| INSTRUCTIONS TO FOLLOW |
Output only the span of lines that begins at the line containing "R3: 2.2k (SIG21, VA) -> 620 (SIG21, VA)" and ends at the last line of the data, both included, exactly as they appear.

◇ ◇ ◇ ◇ ◇

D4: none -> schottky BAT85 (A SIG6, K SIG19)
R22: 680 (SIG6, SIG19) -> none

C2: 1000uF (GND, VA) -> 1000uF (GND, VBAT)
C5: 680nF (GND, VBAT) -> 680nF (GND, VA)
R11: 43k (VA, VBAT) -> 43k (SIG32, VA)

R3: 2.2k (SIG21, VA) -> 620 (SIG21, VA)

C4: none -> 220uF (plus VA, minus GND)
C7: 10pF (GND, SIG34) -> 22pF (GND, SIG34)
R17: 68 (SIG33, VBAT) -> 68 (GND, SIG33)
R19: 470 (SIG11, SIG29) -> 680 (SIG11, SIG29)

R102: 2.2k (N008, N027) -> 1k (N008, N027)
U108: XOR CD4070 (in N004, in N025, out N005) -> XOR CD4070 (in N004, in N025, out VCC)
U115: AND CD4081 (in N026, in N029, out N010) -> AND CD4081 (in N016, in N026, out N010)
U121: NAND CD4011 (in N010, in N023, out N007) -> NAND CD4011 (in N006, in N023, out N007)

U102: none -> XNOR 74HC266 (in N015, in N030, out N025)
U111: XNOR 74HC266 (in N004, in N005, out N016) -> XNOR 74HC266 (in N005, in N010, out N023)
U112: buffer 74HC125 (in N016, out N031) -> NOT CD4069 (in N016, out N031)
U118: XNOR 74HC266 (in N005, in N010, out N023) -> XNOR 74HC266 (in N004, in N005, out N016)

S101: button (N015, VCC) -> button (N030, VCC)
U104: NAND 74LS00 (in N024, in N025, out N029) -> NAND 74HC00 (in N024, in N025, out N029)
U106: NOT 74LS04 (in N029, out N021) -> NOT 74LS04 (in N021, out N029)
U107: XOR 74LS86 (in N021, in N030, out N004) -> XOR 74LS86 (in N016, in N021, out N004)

◇ ◇ ◇ ◇ ◇

| WRITTEN RESPONSE |
R3: 2.2k (SIG21, VA) -> 620 (SIG21, VA)

C4: none -> 220uF (plus VA, minus GND)
C7: 10pF (GND, SIG34) -> 22pF (GND, SIG34)
R17: 68 (SIG33, VBAT) -> 68 (GND, SIG33)
R19: 470 (SIG11, SIG29) -> 680 (SIG11, SIG29)

R102: 2.2k (N008, N027) -> 1k (N008, N027)
U108: XOR CD4070 (in N004, in N025, out N005) -> XOR CD4070 (in N004, in N025, out VCC)
U115: AND CD4081 (in N026, in N029, out N010) -> AND CD4081 (in N016, in N026, out N010)
U121: NAND CD4011 (in N010, in N023, out N007) -> NAND CD4011 (in N006, in N023, out N007)

U102: none -> XNOR 74HC266 (in N015, in N030, out N025)
U111: XNOR 74HC266 (in N004, in N005, out N016) -> XNOR 74HC266 (in N005, in N010, out N023)
U112: buffer 74HC125 (in N016, out N031) -> NOT CD4069 (in N016, out N031)
U118: XNOR 74HC266 (in N005, in N010, out N023) -> XNOR 74HC266 (in N004, in N005, out N016)

S101: button (N015, VCC) -> button (N030, VCC)
U104: NAND 74LS00 (in N024, in N025, out N029) -> NAND 74HC00 (in N024, in N025, out N029)
U106: NOT 74LS04 (in N029, out N021) -> NOT 74LS04 (in N021, out N029)
U107: XOR 74LS86 (in N021, in N030, out N004) -> XOR 74LS86 (in N016, in N021, out N004)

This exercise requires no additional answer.